__WHAT YOU SHOULD DO__: Starting at the line that holds "(215, 158) = (90, 292): yellow", reproduce each line exactly up to and including the last line of the records below. Pictures stay out.

Scene edit records
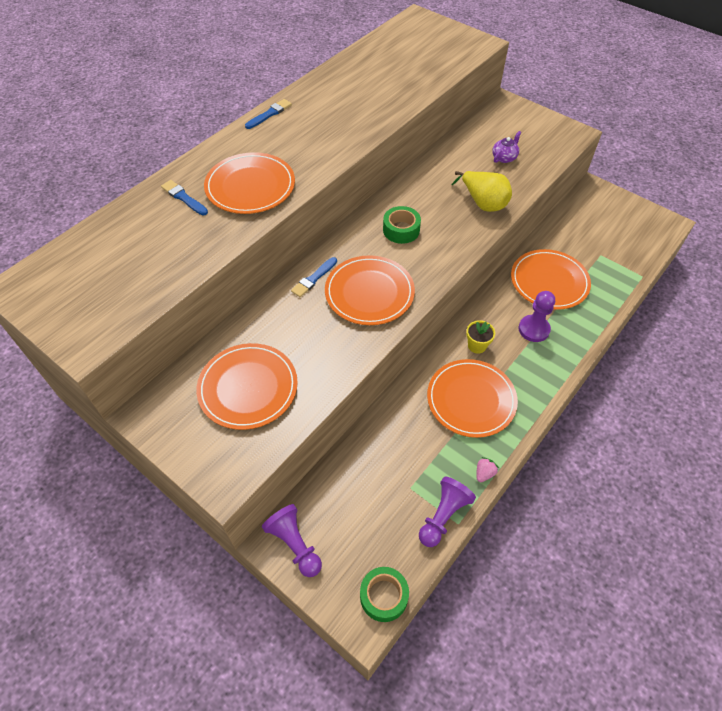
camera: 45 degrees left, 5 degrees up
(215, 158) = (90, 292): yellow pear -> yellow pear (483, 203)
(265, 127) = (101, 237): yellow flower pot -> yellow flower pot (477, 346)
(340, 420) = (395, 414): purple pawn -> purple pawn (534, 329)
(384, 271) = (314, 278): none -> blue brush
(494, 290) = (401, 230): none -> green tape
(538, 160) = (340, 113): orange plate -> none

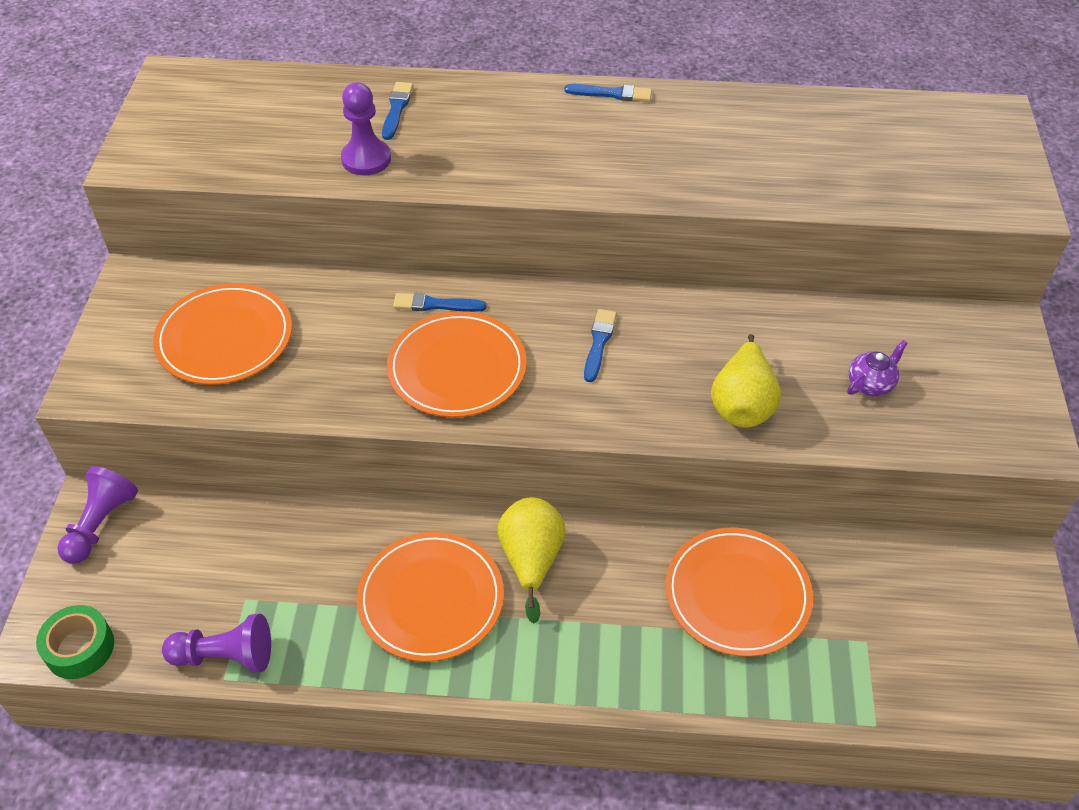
camera: 55 degrees right, 5 degrees down
(250, 186) = (465, 147): orange plate -> none
(401, 230) = (599, 343): green tape -> blue brush
(477, 346) = (531, 560): yellow flower pot -> yellow pear
(484, 473) = (319, 672): pink strawberry -> none
(504, 157) = (871, 383): purple teapot -> purple teapot turned 45 degrees counterclockwise
(534, 329) = (621, 617): purple pawn -> purple pawn (366, 159)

__YOUR SOLUTION__:
(215, 158) = (90, 292): yellow pear -> yellow pear (483, 203)
(265, 127) = (101, 237): yellow flower pot -> yellow flower pot (477, 346)
(340, 420) = (395, 414): purple pawn -> purple pawn (534, 329)
(384, 271) = (314, 278): none -> blue brush
(494, 290) = (401, 230): none -> green tape
(538, 160) = (340, 113): orange plate -> none

camera: 55 degrees right, 5 degrees down
(250, 186) = (465, 147): orange plate -> none
(401, 230) = (599, 343): green tape -> blue brush
(477, 346) = (531, 560): yellow flower pot -> yellow pear
(484, 473) = (319, 672): pink strawberry -> none
(504, 157) = (871, 383): purple teapot -> purple teapot turned 45 degrees counterclockwise
(534, 329) = (621, 617): purple pawn -> purple pawn (366, 159)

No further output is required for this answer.